- [What you are asked to do]: Quote only the lines from the top of the listing below down to and including the line with "kitchen counter: (314, 765)".

Top of Supplied information

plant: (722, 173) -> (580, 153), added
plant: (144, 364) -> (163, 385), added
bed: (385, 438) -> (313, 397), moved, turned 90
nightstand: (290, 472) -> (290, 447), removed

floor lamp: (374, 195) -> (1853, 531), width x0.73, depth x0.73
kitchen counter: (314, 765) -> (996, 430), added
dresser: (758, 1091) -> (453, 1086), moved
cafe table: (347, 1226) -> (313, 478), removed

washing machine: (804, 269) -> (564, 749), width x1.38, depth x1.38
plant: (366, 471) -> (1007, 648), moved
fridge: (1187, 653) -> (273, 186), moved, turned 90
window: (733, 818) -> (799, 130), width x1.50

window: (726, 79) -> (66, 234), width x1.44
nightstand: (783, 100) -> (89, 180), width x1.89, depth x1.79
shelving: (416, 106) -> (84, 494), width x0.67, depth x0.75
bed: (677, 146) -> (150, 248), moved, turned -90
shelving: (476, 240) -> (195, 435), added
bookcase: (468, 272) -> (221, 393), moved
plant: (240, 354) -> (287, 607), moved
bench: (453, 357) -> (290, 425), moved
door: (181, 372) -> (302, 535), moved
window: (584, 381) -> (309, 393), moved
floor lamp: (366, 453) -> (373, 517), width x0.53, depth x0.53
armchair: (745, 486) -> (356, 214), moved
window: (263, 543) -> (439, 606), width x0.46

Bottom of Supplied information

- [Reply to the task]:
plant: (722, 173) -> (580, 153), added
plant: (144, 364) -> (163, 385), added
bed: (385, 438) -> (313, 397), moved, turned 90
nightstand: (290, 472) -> (290, 447), removed

floor lamp: (374, 195) -> (1853, 531), width x0.73, depth x0.73
kitchen counter: (314, 765) -> (996, 430), added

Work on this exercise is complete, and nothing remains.